### Problem requirements
Arrange the lines of the data as a JSON list of strings, one string per line with blank lines omitted, starting from the line with "Screenwriter, producer [387, 58]" up to and including the line with "1980 [30, 58]".

Rows of pointing data:
= = =
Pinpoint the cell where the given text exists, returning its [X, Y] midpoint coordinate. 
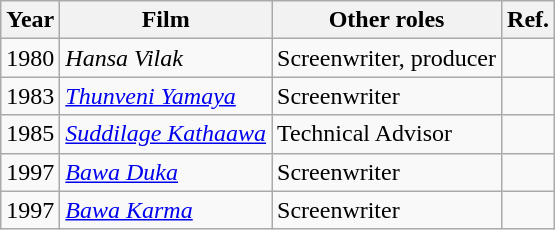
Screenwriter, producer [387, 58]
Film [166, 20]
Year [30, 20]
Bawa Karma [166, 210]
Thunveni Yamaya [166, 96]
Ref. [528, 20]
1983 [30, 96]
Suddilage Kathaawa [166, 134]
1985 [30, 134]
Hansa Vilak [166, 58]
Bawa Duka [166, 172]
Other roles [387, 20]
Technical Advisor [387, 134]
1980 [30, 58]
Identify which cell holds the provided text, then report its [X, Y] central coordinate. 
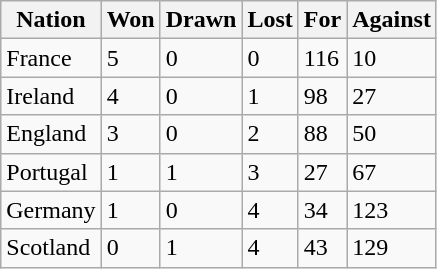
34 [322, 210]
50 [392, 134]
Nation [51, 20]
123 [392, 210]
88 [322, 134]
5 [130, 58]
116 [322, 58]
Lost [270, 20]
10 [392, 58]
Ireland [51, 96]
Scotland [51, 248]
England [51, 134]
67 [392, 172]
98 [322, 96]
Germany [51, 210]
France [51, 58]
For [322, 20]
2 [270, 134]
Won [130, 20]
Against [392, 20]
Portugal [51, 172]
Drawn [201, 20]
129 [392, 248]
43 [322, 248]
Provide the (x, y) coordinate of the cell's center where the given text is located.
= = =
### Answer in full
[
  "Screenwriter, producer [387, 58]",
  "Film [166, 20]",
  "Year [30, 20]",
  "Bawa Karma [166, 210]",
  "Thunveni Yamaya [166, 96]",
  "Ref. [528, 20]",
  "1983 [30, 96]",
  "Suddilage Kathaawa [166, 134]",
  "1985 [30, 134]",
  "Hansa Vilak [166, 58]",
  "Bawa Duka [166, 172]",
  "Other roles [387, 20]",
  "Technical Advisor [387, 134]",
  "1980 [30, 58]"
]